>>

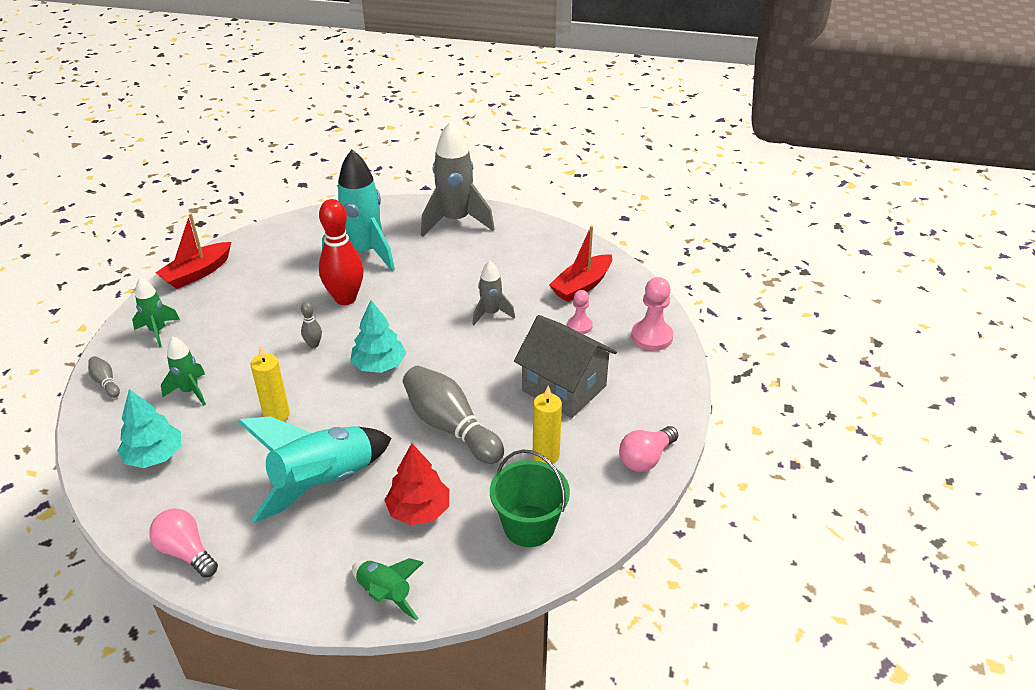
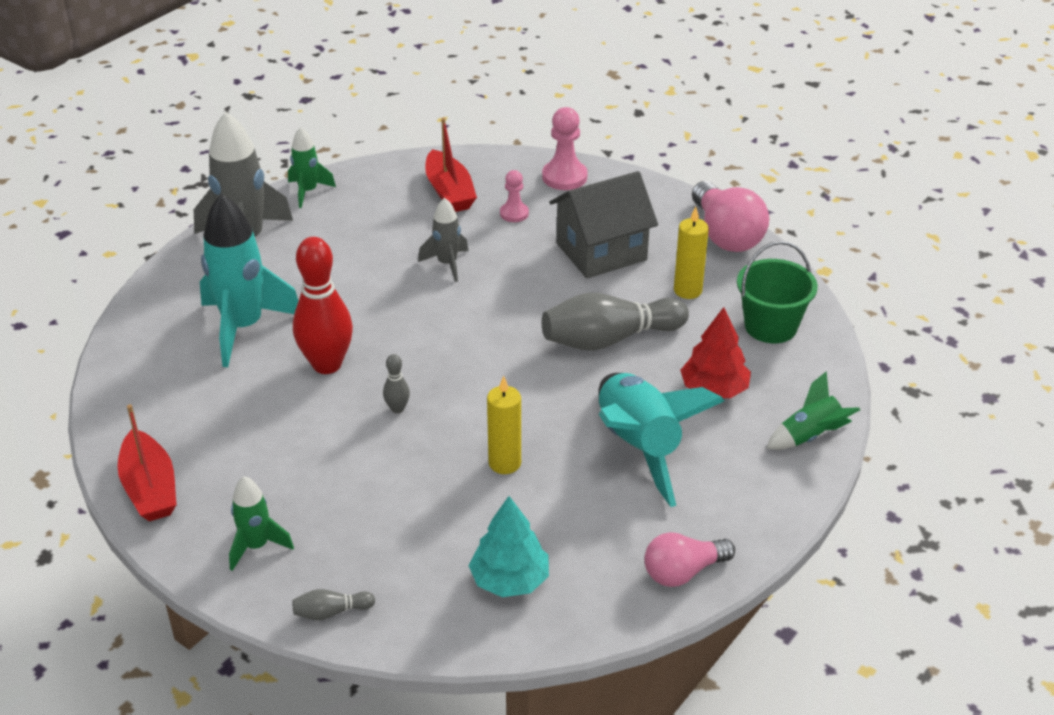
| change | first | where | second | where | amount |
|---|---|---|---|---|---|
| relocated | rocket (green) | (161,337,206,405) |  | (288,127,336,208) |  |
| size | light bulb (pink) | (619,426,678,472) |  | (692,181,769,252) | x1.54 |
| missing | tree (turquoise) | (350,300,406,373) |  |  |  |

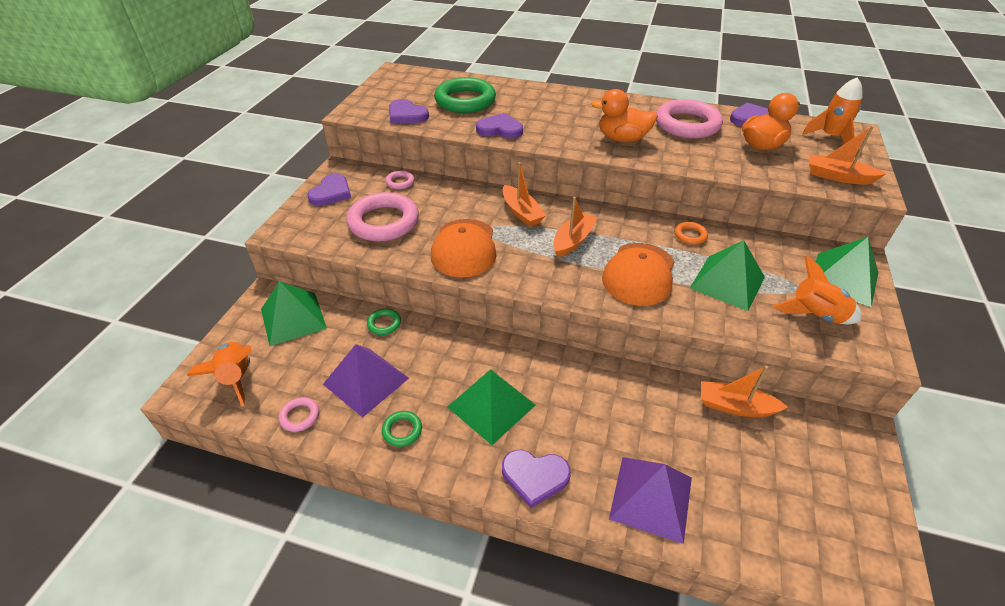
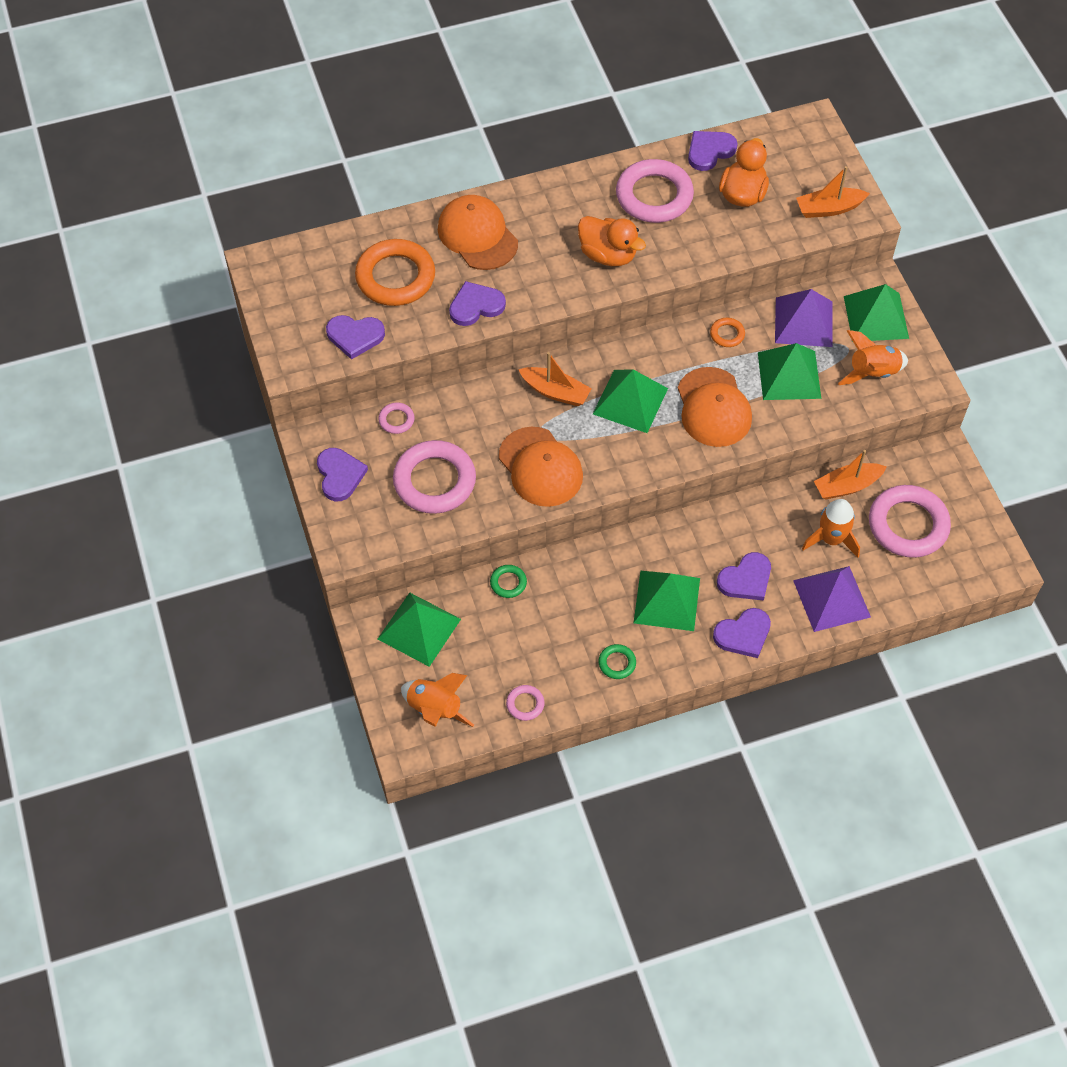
| change | first | where | second | where | amount |
|---|---|---|---|---|---|
| colour | ring (green) | (434,77,496,113) | ring (orange) | (355,239,435,306) |  |
| appeared |  |  | cap (orange) | (438,195,518,270) |  |
| spun | duck (orange) | (591,89,658,142) |  | (578,216,646,266) | 120 degrees counterclockwise |
| exchanged | boat (orange) | (553,197,597,258) | pyramid (green) | (593,369,668,433) |  |
| appeared |  |  | heart (purple) | (717,552,771,601) |  |
| relocated | pyramid (purple) | (323,344,409,418) |  | (775,289,832,347) |  |
| relocated | rocket (orange) | (802,77,863,144) |  | (802,499,860,558) |  |
| appeared |  |  | ring (pink) | (869,485,951,558) |  |

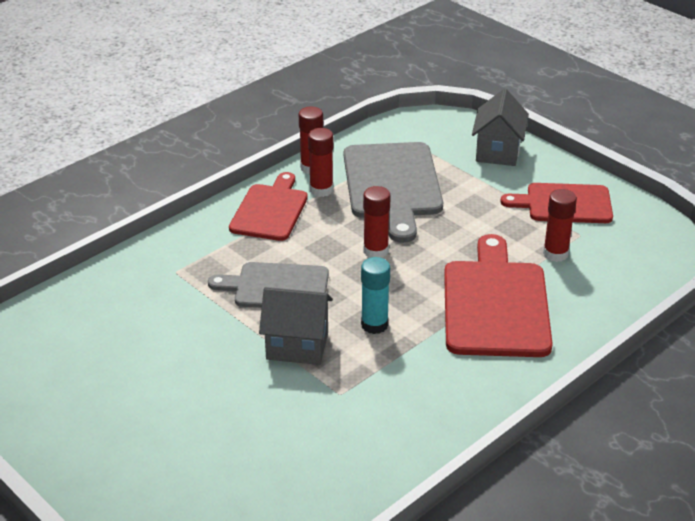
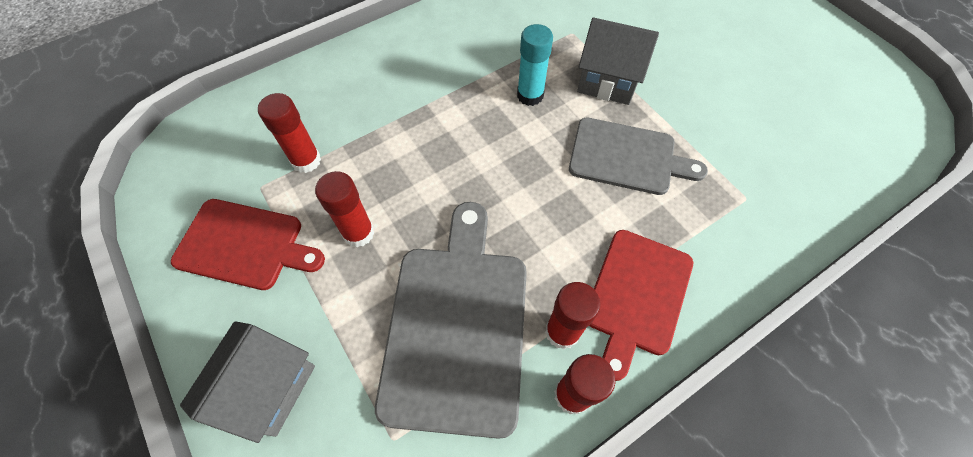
| change | first | where | second | where | amount |
|---|---|---|---|---|---|
| relocated | glue stick (red) | (363,186,391,258) |  | (315,171,374,247) |  |
| missing | cutting board (red) | (444,234,553,357) |  |  |  |

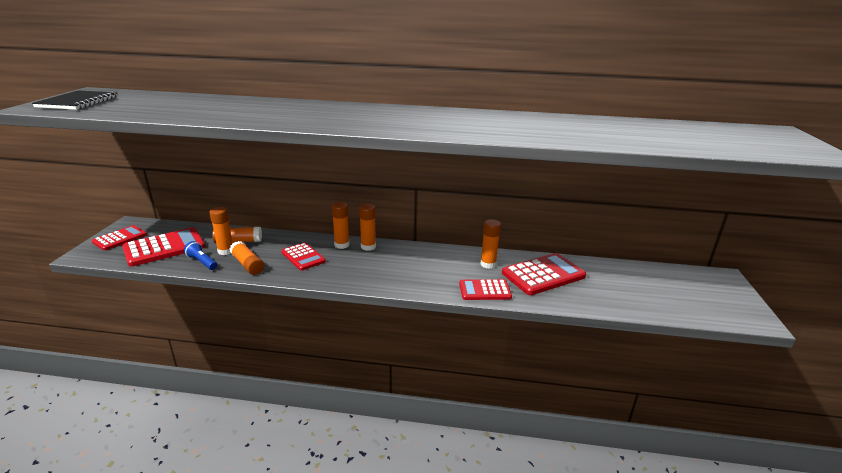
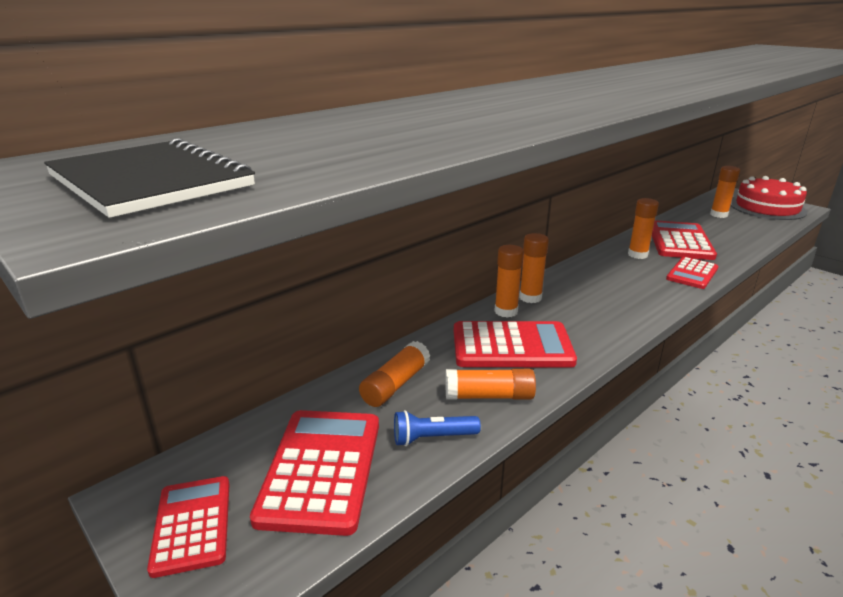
| change | first | where | second | where | amount |
|---|---|---|---|---|---|
| size | calculator (red) | (281,242,326,271) |  | (454,321,577,368) | x1.59 |
| relocated | glue stick (orange) | (209,207,233,255) |  | (710,166,740,218) |  |
| appeared |  |  | cake (red) | (730,176,808,220) |  |

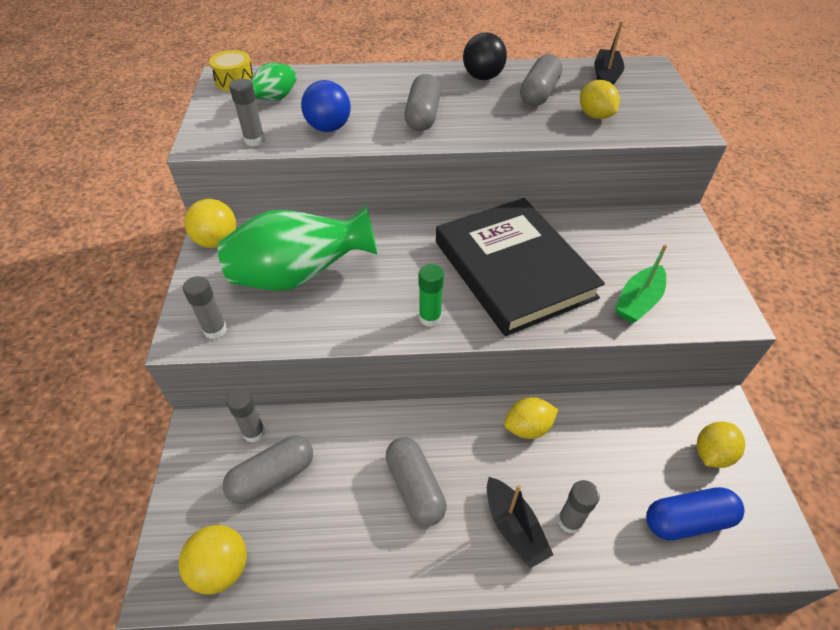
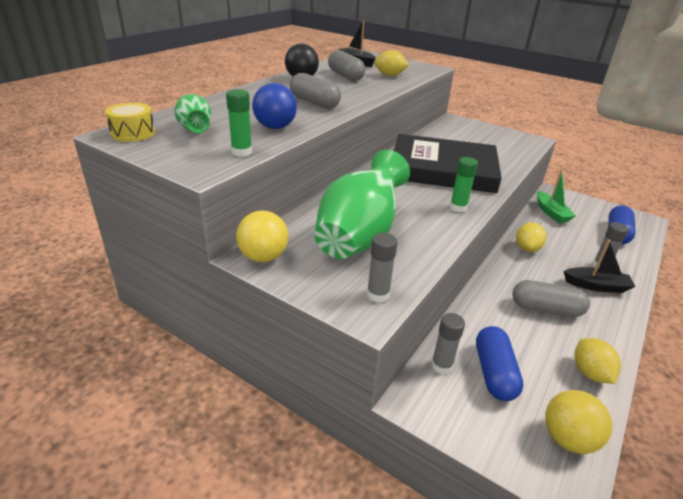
| change | first | where | second | where | amount |
|---|---|---|---|---|---|
| colour | glue stick (grey) | (229,79,265,146) | glue stick (green) | (226,89,252,157) |  |
| colour | capsule (grey) | (223,436,313,504) | capsule (blue) | (476,326,524,401) |  |
| relocated | boat (green) | (615,244,667,323) |  | (537,170,576,223) |  |
| relocated | lemon (yellow) | (697,422,745,468) |  | (574,338,621,384) |  |

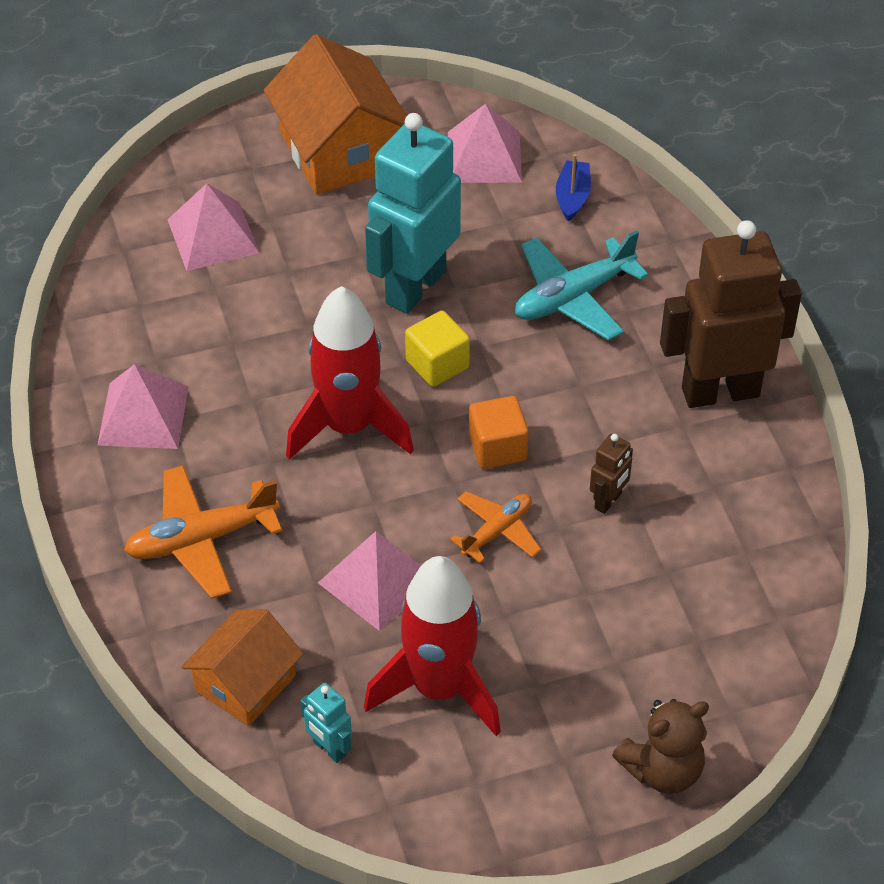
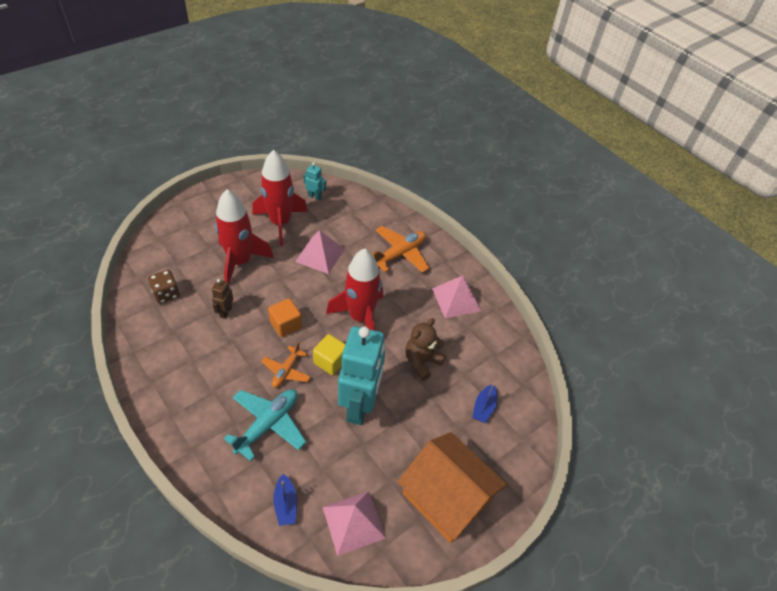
| change | first | where | second | where | amount |
|---|---|---|---|---|---|
| appeared |  |  | dice (brown) | (148,270,180,304) |  |
| appeared |  |  | rocket (red) | (215,189,274,284) |  |
| relocated | plane (orange) | (450,491,541,563) |  | (261,342,311,388) |  |
| relocated | teddy bear (brown) | (612,699,709,794) |  | (406,318,446,381) |  |
| exchanged | pyramid (pink) | (167,183,260,271) | boat (blue) | (472,383,498,423) |  |
| missing | house (orange) | (181,609,304,726) |  |  |  |
| missing | robot (brown) | (660,220,802,408) |  |  |  |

<<

## [Directions for this task]
Each line of the records is to be reproduced exactly, and each picture dropped.

## [Finished exercise]
| change | first | where | second | where | amount |
|---|---|---|---|---|---|
| relocated | rocket (green) | (161,337,206,405) |  | (288,127,336,208) |  |
| size | light bulb (pink) | (619,426,678,472) |  | (692,181,769,252) | x1.54 |
| missing | tree (turquoise) | (350,300,406,373) |  |  |  |

| change | first | where | second | where | amount |
|---|---|---|---|---|---|
| colour | ring (green) | (434,77,496,113) | ring (orange) | (355,239,435,306) |  |
| appeared |  |  | cap (orange) | (438,195,518,270) |  |
| spun | duck (orange) | (591,89,658,142) |  | (578,216,646,266) | 120 degrees counterclockwise |
| exchanged | boat (orange) | (553,197,597,258) | pyramid (green) | (593,369,668,433) |  |
| appeared |  |  | heart (purple) | (717,552,771,601) |  |
| relocated | pyramid (purple) | (323,344,409,418) |  | (775,289,832,347) |  |
| relocated | rocket (orange) | (802,77,863,144) |  | (802,499,860,558) |  |
| appeared |  |  | ring (pink) | (869,485,951,558) |  |

| change | first | where | second | where | amount |
|---|---|---|---|---|---|
| relocated | glue stick (red) | (363,186,391,258) |  | (315,171,374,247) |  |
| missing | cutting board (red) | (444,234,553,357) |  |  |  |

| change | first | where | second | where | amount |
|---|---|---|---|---|---|
| size | calculator (red) | (281,242,326,271) |  | (454,321,577,368) | x1.59 |
| relocated | glue stick (orange) | (209,207,233,255) |  | (710,166,740,218) |  |
| appeared |  |  | cake (red) | (730,176,808,220) |  |

| change | first | where | second | where | amount |
|---|---|---|---|---|---|
| colour | glue stick (grey) | (229,79,265,146) | glue stick (green) | (226,89,252,157) |  |
| colour | capsule (grey) | (223,436,313,504) | capsule (blue) | (476,326,524,401) |  |
| relocated | boat (green) | (615,244,667,323) |  | (537,170,576,223) |  |
| relocated | lemon (yellow) | (697,422,745,468) |  | (574,338,621,384) |  |

| change | first | where | second | where | amount |
|---|---|---|---|---|---|
| appeared |  |  | dice (brown) | (148,270,180,304) |  |
| appeared |  |  | rocket (red) | (215,189,274,284) |  |
| relocated | plane (orange) | (450,491,541,563) |  | (261,342,311,388) |  |
| relocated | teddy bear (brown) | (612,699,709,794) |  | (406,318,446,381) |  |
| exchanged | pyramid (pink) | (167,183,260,271) | boat (blue) | (472,383,498,423) |  |
| missing | house (orange) | (181,609,304,726) |  |  |  |
| missing | robot (brown) | (660,220,802,408) |  |  |  |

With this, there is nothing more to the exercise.